Material for this exercise =>
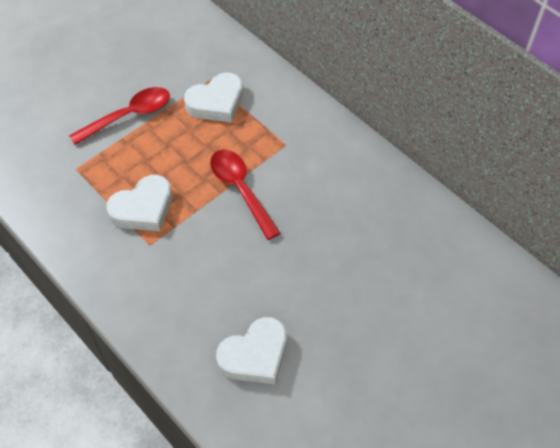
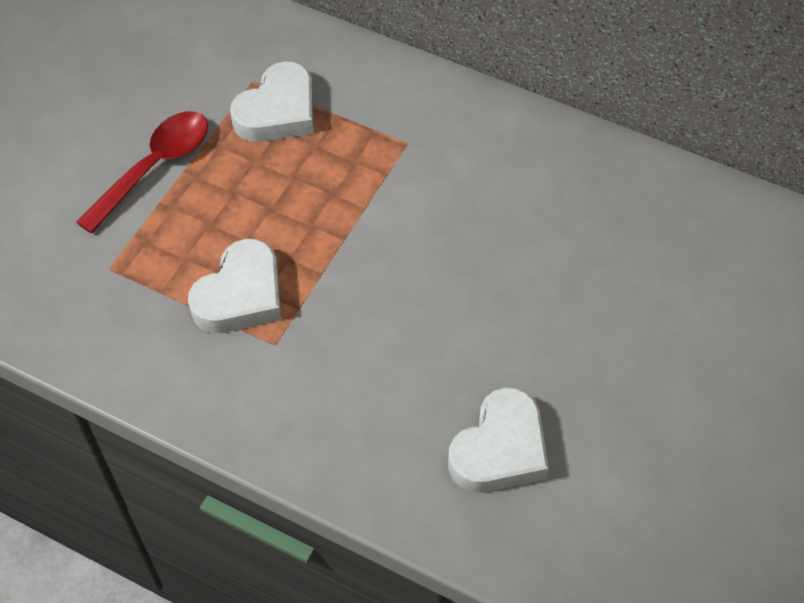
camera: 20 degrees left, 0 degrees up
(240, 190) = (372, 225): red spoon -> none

---

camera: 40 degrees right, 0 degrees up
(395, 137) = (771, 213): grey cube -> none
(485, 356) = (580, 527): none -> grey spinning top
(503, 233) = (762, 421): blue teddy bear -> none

Work request =>
Write out exactly the lines above from the line with "(485, 356) = (580, 527): none" through the line with "(503, 233) = (762, 421): blue", both of them included, and leave out all other lines.

Written solution =>
(485, 356) = (580, 527): none -> grey spinning top
(503, 233) = (762, 421): blue teddy bear -> none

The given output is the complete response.